Entries taken from a collection
·····

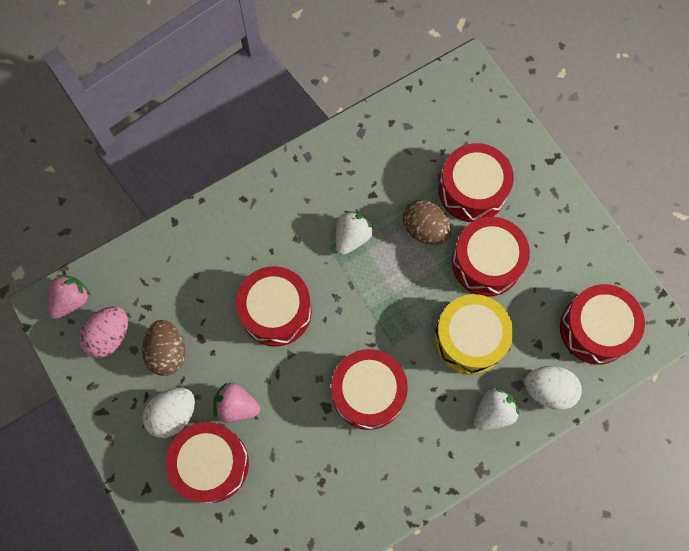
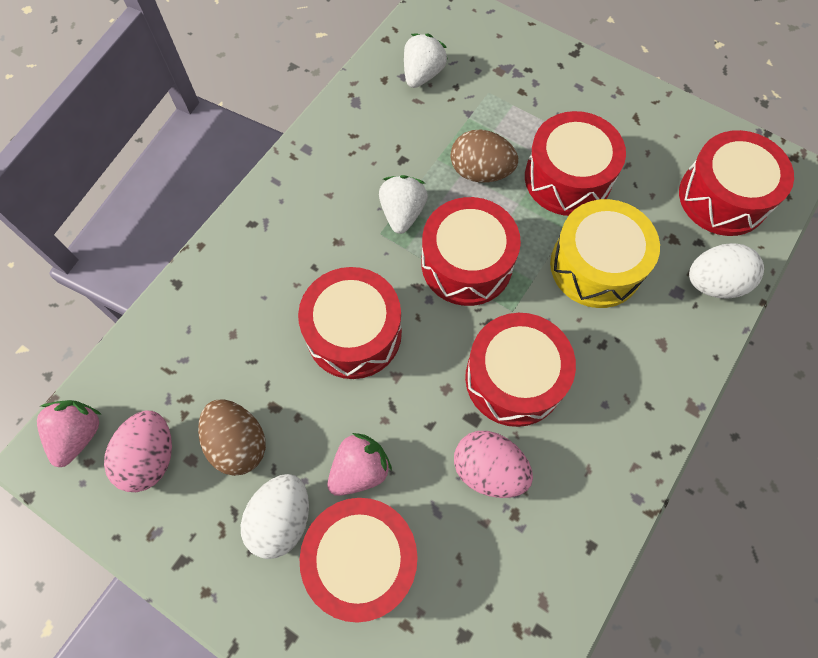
camera: 25 degrees left, 5 degrees down
(236, 406) = (359, 469): pink strawberry -> pink strawberry turned 150 degrees clockwise
(319, 445) = (488, 469): none -> pink egg
(472, 190) = (510, 112): red drum -> red drum (466, 264)
(493, 412) = (669, 335): white strawberry -> white strawberry (422, 74)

·····

The lines to extract from the data above begin with the line containing "(236, 406) = (359, 469): pink" and end with the line containing "(472, 190) = (510, 112): red". Extract them exactly, including both.

◆ SOLUTION FOR THIS TASK ◆
(236, 406) = (359, 469): pink strawberry -> pink strawberry turned 150 degrees clockwise
(319, 445) = (488, 469): none -> pink egg
(472, 190) = (510, 112): red drum -> red drum (466, 264)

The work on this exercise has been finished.